About this exercise –
Word for word, restate the lines from the top of the records below through the line with "camera: 15 degrees right, 15 degrees down", both included, with no pictures in the result.

Object tracking records:
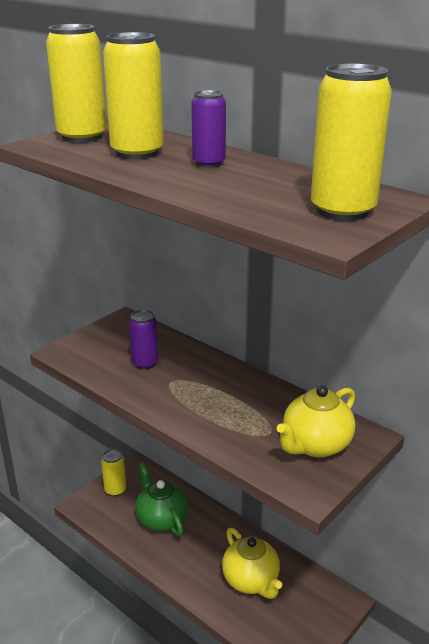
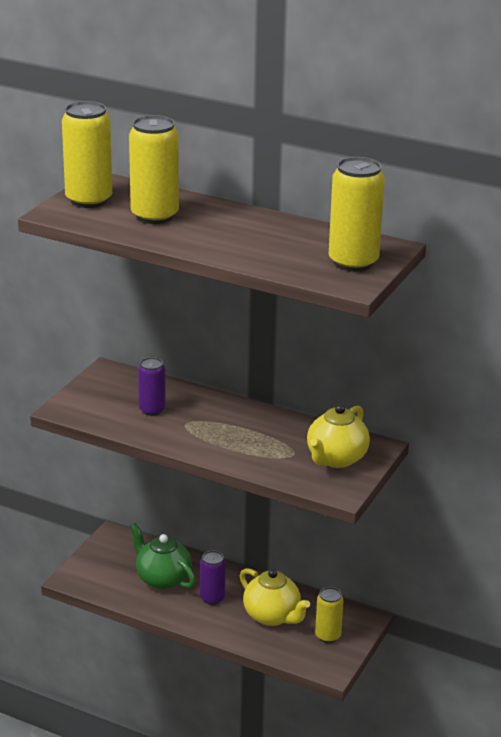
camera: 15 degrees left, 0 degrees up
yellow can [101,449,126,496] -> yellow can moved to [315,587,343,643]
purple can [191,90,226,168] -> purple can moved to [200,550,226,605]

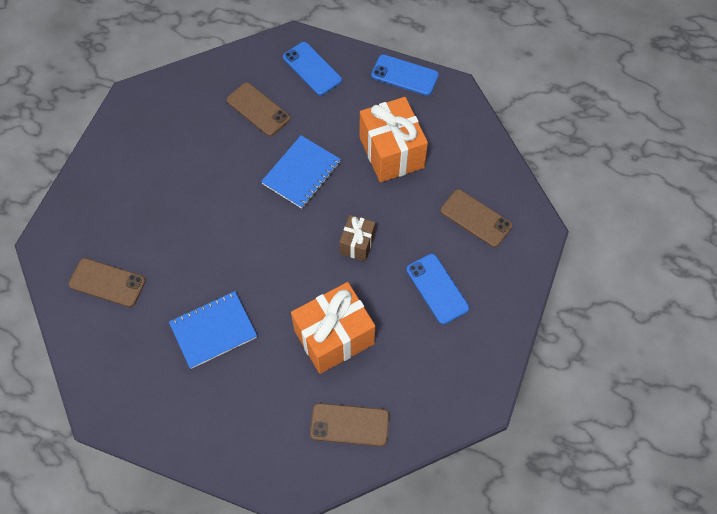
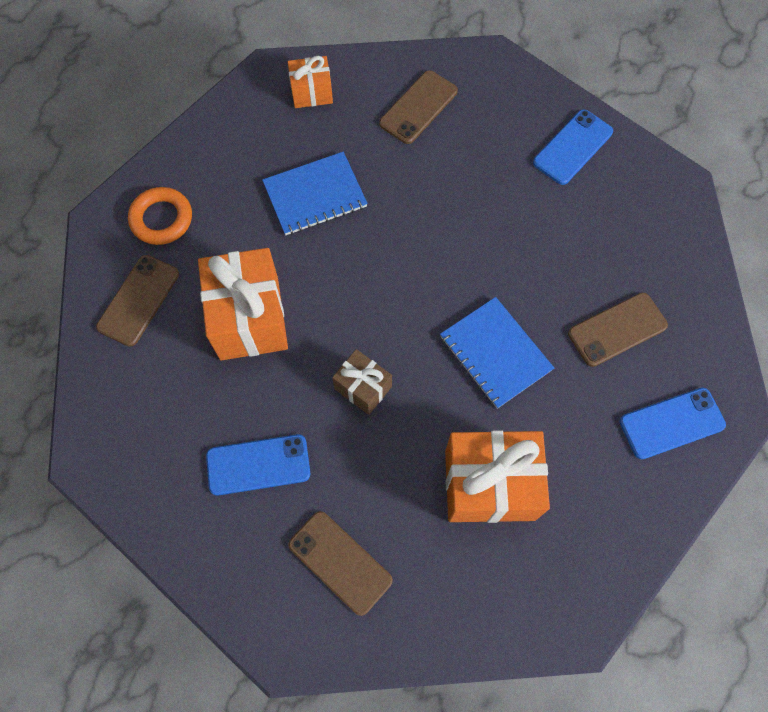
camera: 110 degrees right, 5 degrees up
blue notebook [169,291,257,369] -> blue notebook turned 75 degrees clockwise [262,152,368,235]
blue phone [371,54,439,96] -> blue phone moved to [533,109,613,185]
brown phone [440,189,512,247] -> brown phone turned 75 degrees clockwise [288,511,393,616]
none -> orange ring [128,187,192,245]
none -> orange gift [288,56,333,108]

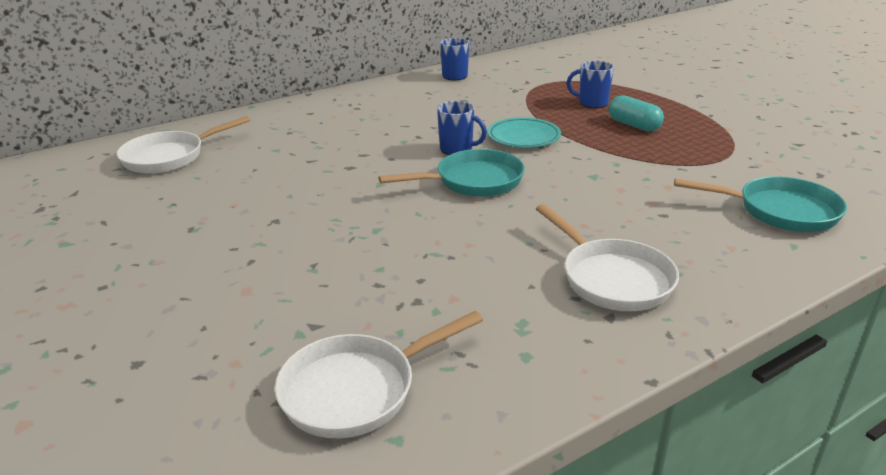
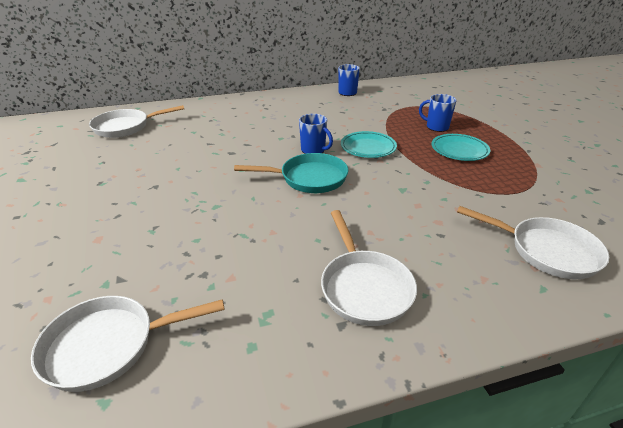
camera: 15 degrees right, 5 degrees up
turquoise capsule [608,95,664,132] -> turquoise plate [431,134,490,161]
turquoise pan [674,176,847,232] -> white pan [457,206,609,279]

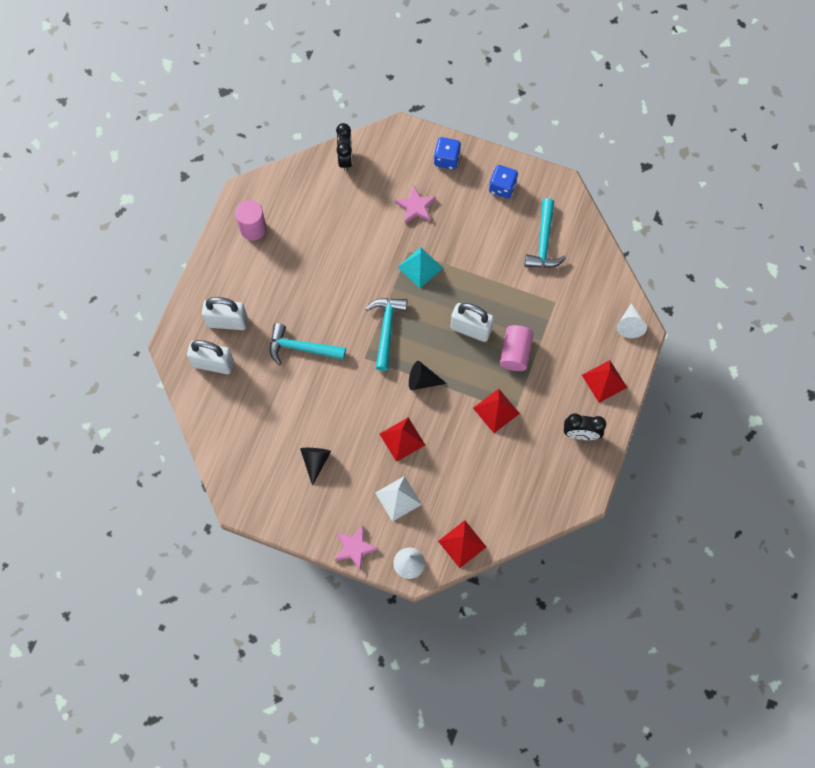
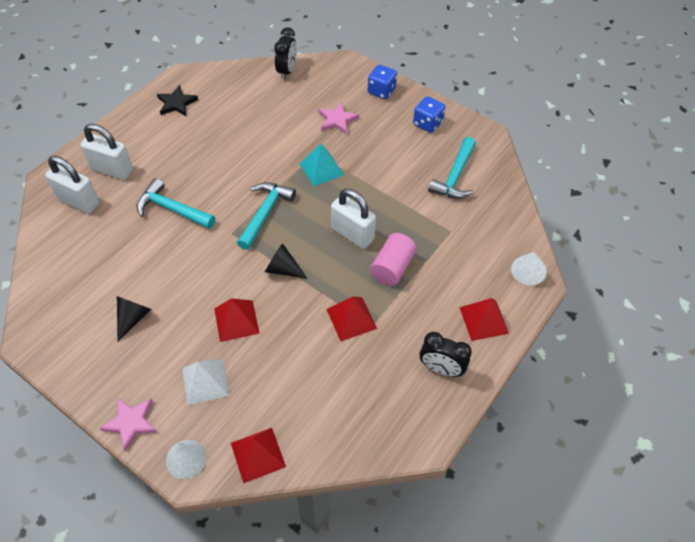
camera: 15 degrees right, 15 degrees down
pink cylinder [235,200,266,240] -> black star [157,85,198,116]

Task solution –
camera: 15 degrees left, 0 degrees up
yellow can [101,449,126,496] -> yellow can moved to [315,587,343,643]
purple can [191,90,226,168] -> purple can moved to [200,550,226,605]

camera: 110 degrees right, 5 degrees up
blue notebook [169,291,257,369] -> blue notebook turned 75 degrees clockwise [262,152,368,235]
blue phone [371,54,439,96] -> blue phone moved to [533,109,613,185]
brown phone [440,189,512,247] -> brown phone turned 75 degrees clockwise [288,511,393,616]
none -> orange ring [128,187,192,245]
none -> orange gift [288,56,333,108]

camera: 15 degrees right, 5 degrees up
turquoise capsule [608,95,664,132] -> turquoise plate [431,134,490,161]
turquoise pan [674,176,847,232] -> white pan [457,206,609,279]

camera: 15 degrees right, 15 degrees down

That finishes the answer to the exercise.